• [EXERCISE]: Return only the lines from the one that contains "U2 pin IN-: n7 -> GND" through the last line of the records below, exactly as they stand. Pictures are not part of the copy.

※ ※ ※

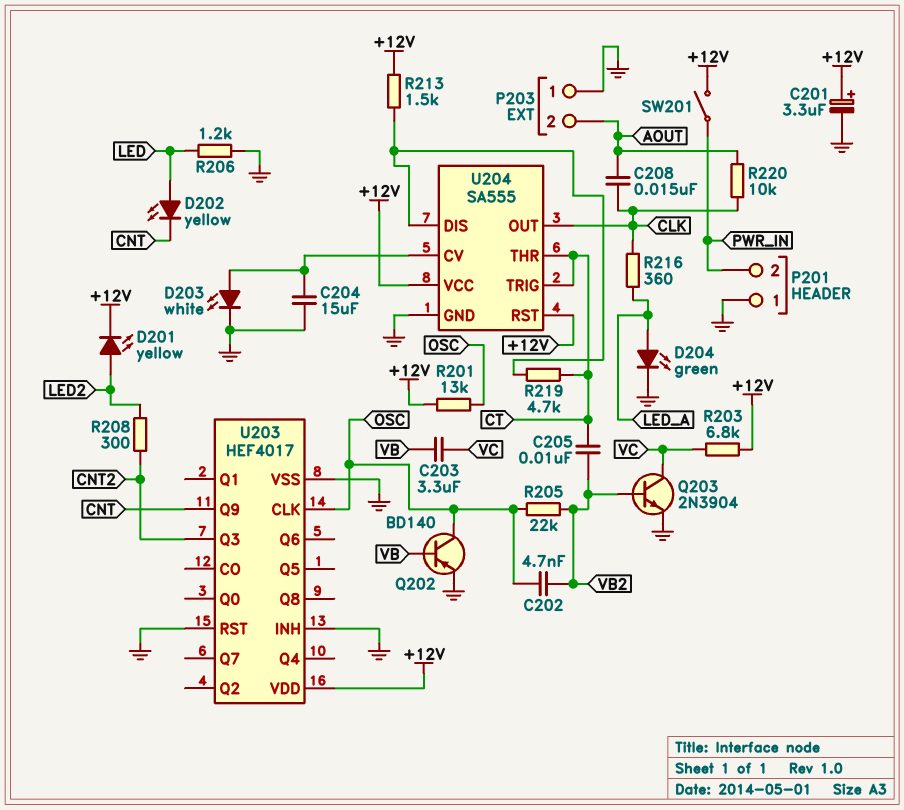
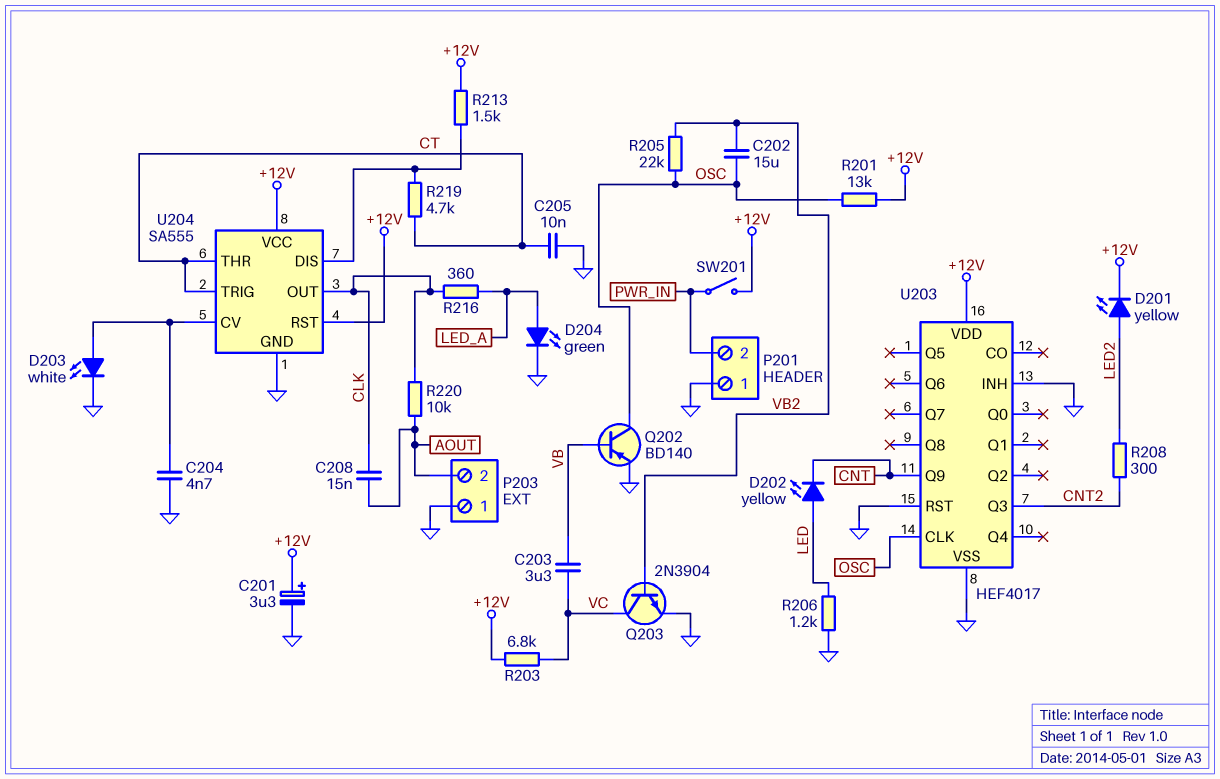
C202: 4.7nF (OSC, VB2) -> 15uF (OSC, VB2)
C204: 15uF (GND, U204/CV) -> 4.7nF (GND, U204/CV)
C205: 10nF (CT, VB2) -> 10nF (CT, GND)

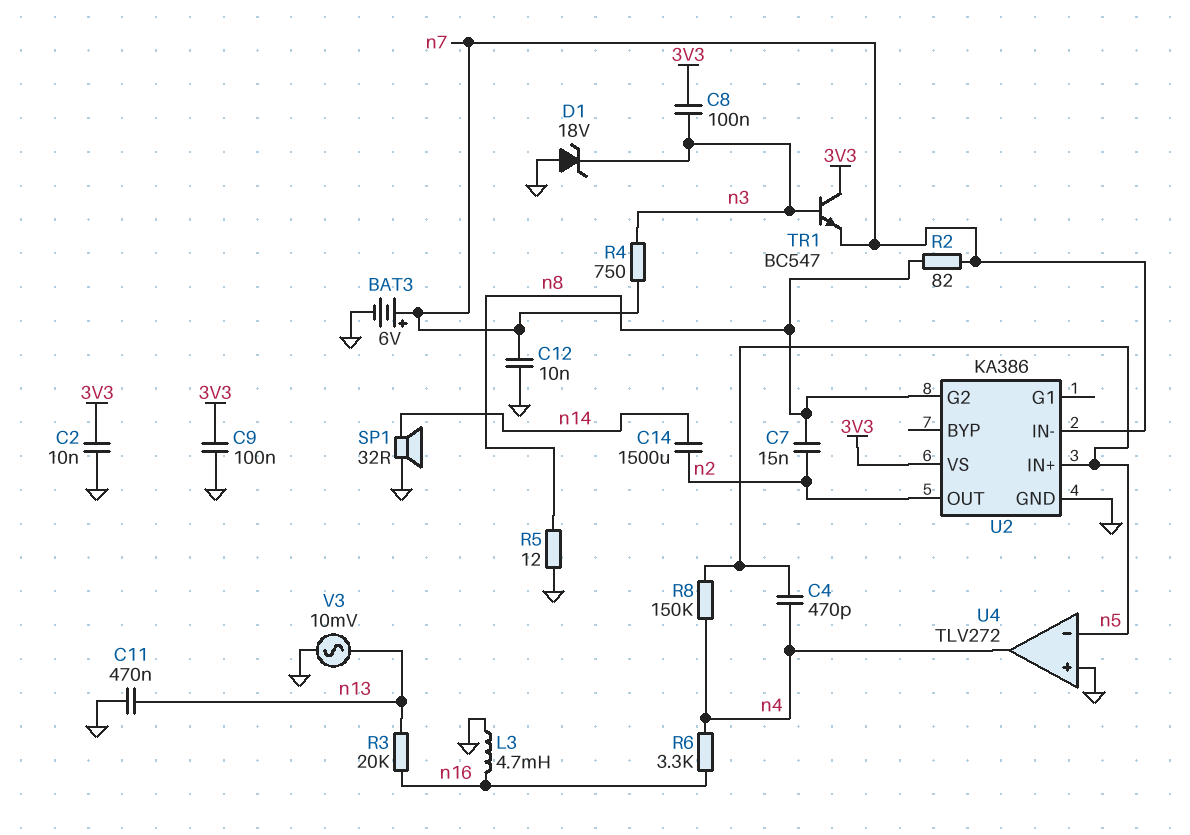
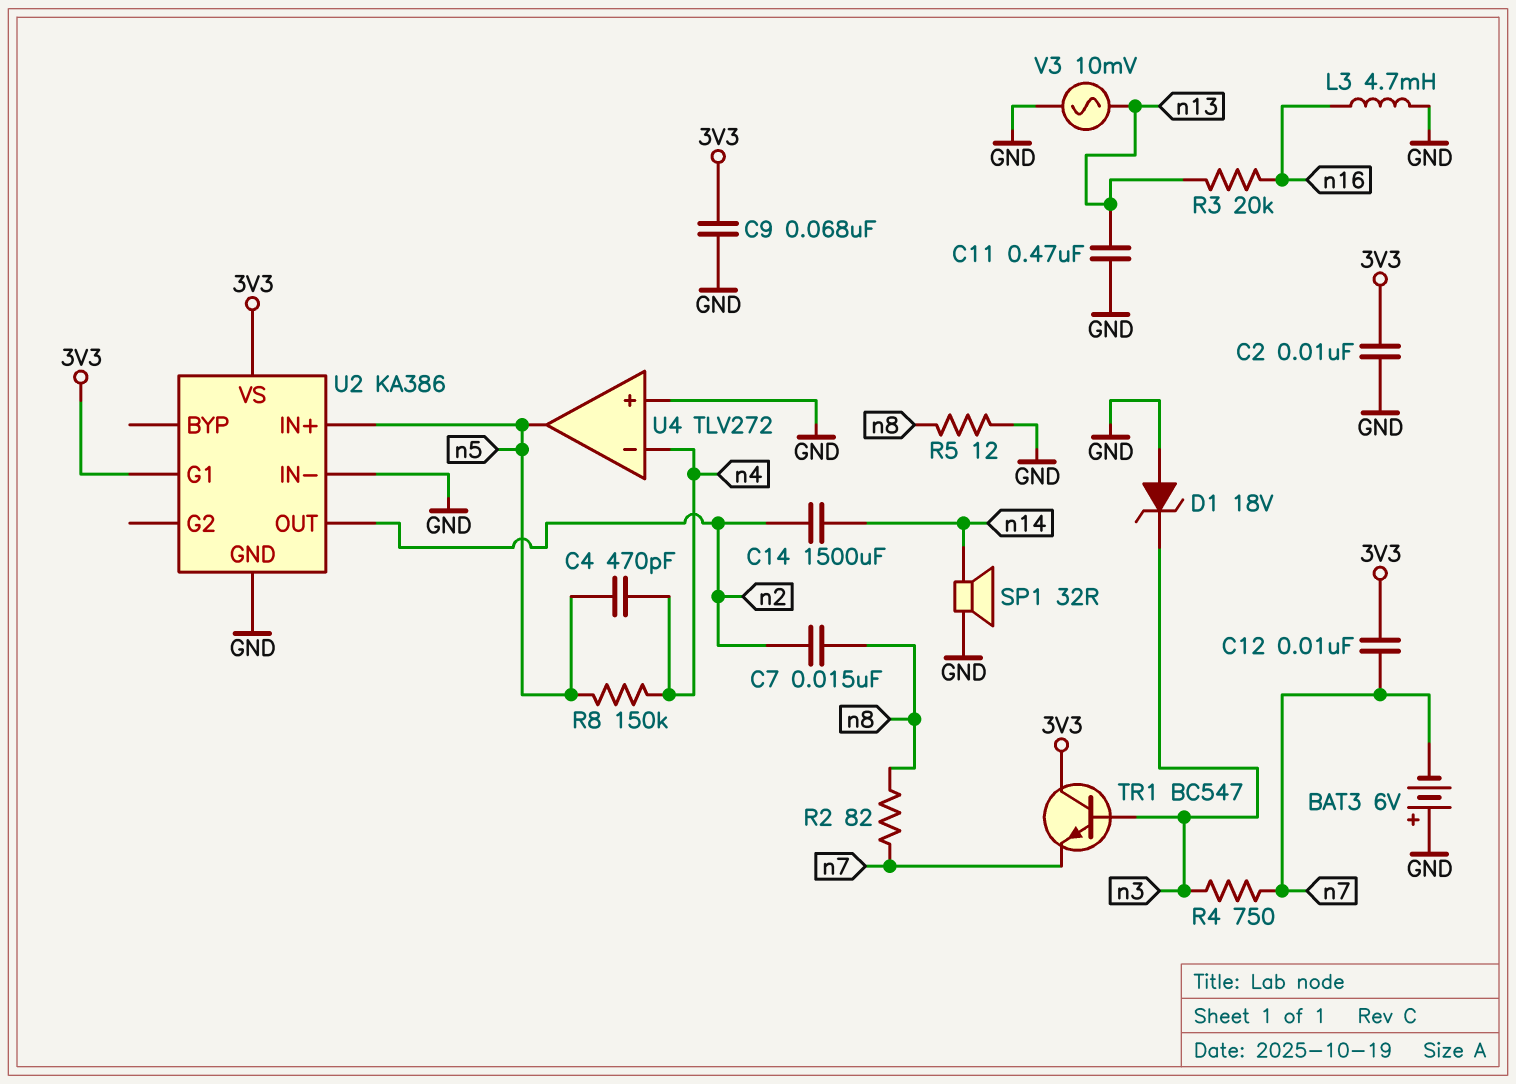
BAT3: 6V (plus n7, minus GND) -> 6V (plus GND, minus n7)
C8: 100nF (3V3, n3) -> none
C9: 100nF (3V3, GND) -> 68nF (3V3, GND)
C12: 10nF (GND, n7) -> 10nF (3V3, n7)
R6: 3.3k (n4, n16) -> none
U2 pin G1: none -> 3V3
U2 pin G2: n8 -> none
U2 pin IN-: n7 -> GND
U4 pin in-: n5 -> n4
U4 pin out: n4 -> n5

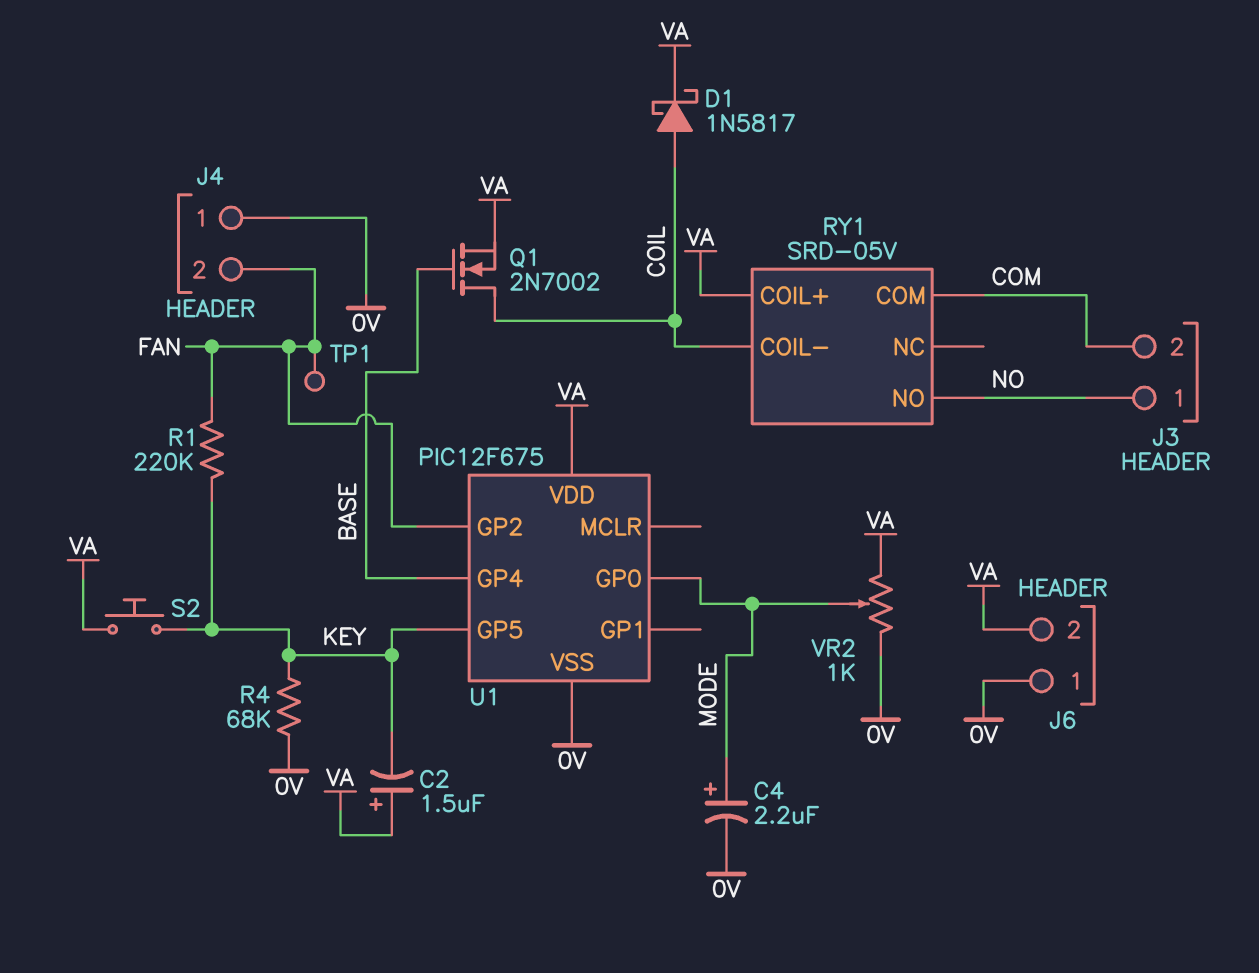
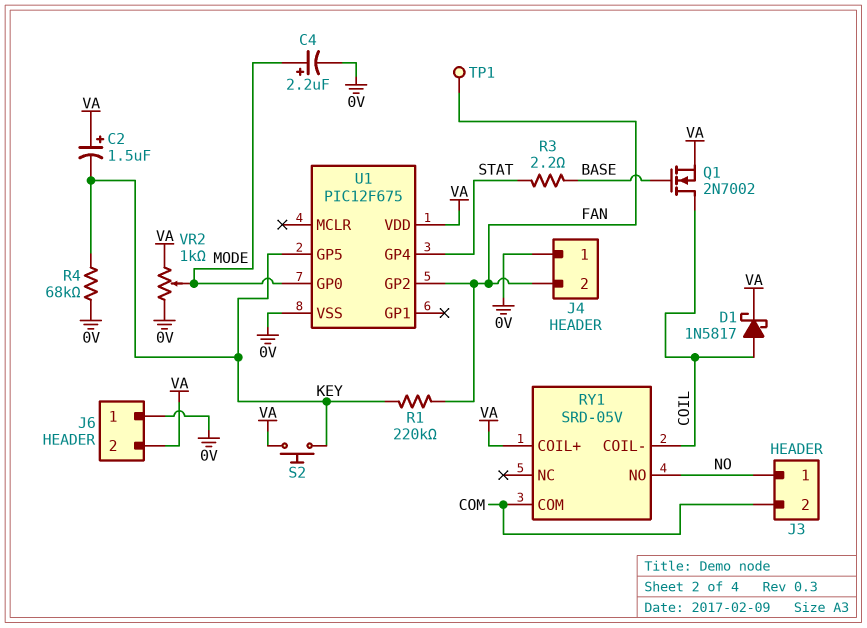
R3: none -> 2.2 (BASE, STAT)
U1 pin GP4: BASE -> STAT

※ ※ ※

• [RESULT OF THIS TASK]:
U2 pin IN-: n7 -> GND
U4 pin in-: n5 -> n4
U4 pin out: n4 -> n5

R3: none -> 2.2 (BASE, STAT)
U1 pin GP4: BASE -> STAT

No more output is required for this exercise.